EXERCISE DIRECTIONS => When you reach the line that contains "blue egg: 8 -> 4" in the data below, start reproducing lines exactly, and stop after the line that contains "red watering can: 7 -> 8".

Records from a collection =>
##########

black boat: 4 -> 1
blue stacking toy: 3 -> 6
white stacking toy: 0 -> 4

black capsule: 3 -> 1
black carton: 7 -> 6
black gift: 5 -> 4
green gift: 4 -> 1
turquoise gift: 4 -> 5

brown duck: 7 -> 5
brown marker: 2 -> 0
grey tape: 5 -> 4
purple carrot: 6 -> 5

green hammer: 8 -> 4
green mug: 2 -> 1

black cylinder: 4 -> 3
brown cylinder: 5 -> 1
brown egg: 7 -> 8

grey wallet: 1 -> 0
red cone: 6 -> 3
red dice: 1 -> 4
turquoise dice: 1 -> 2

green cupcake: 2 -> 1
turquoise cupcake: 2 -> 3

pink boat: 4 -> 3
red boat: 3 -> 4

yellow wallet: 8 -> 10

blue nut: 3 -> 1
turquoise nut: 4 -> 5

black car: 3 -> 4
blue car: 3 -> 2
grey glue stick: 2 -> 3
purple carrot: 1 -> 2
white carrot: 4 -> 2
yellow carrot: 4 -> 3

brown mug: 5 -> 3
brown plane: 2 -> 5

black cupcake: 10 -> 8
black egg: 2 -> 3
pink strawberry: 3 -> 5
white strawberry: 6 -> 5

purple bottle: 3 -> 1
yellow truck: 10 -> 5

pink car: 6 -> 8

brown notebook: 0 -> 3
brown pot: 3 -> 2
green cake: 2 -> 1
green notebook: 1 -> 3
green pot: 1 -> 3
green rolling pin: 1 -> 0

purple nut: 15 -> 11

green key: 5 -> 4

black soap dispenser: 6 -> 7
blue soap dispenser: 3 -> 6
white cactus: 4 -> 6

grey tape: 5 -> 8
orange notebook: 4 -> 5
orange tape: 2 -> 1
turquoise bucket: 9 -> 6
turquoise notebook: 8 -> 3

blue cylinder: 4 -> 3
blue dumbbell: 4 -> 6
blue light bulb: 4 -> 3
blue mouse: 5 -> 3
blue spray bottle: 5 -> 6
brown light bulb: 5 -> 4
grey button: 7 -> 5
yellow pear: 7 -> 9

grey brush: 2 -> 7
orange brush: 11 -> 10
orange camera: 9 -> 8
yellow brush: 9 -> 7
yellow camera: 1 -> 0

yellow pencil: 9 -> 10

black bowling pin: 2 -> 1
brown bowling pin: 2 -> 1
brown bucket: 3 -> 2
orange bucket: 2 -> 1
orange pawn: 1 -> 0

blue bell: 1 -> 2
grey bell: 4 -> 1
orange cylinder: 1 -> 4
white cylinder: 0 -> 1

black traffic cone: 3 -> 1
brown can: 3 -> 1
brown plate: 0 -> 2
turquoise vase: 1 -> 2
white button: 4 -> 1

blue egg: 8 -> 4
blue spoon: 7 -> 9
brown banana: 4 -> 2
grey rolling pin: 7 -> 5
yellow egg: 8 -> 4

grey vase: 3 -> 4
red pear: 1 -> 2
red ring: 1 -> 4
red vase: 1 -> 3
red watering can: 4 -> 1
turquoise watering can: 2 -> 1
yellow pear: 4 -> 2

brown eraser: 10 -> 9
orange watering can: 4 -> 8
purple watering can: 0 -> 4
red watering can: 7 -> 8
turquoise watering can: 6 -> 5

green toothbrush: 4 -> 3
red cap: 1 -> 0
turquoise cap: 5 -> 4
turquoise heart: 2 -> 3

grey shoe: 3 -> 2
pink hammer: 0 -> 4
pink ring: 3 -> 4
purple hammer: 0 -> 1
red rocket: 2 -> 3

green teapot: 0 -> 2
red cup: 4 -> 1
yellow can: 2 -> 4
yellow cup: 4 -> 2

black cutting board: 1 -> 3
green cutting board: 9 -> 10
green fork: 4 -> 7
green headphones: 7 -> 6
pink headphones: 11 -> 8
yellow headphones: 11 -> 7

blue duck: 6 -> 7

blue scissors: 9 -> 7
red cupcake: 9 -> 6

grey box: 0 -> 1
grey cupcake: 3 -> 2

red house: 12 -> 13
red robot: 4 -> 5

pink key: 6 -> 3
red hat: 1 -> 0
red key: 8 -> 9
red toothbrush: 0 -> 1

##########

OUTPUT FOR THIS TASK =>
blue egg: 8 -> 4
blue spoon: 7 -> 9
brown banana: 4 -> 2
grey rolling pin: 7 -> 5
yellow egg: 8 -> 4

grey vase: 3 -> 4
red pear: 1 -> 2
red ring: 1 -> 4
red vase: 1 -> 3
red watering can: 4 -> 1
turquoise watering can: 2 -> 1
yellow pear: 4 -> 2

brown eraser: 10 -> 9
orange watering can: 4 -> 8
purple watering can: 0 -> 4
red watering can: 7 -> 8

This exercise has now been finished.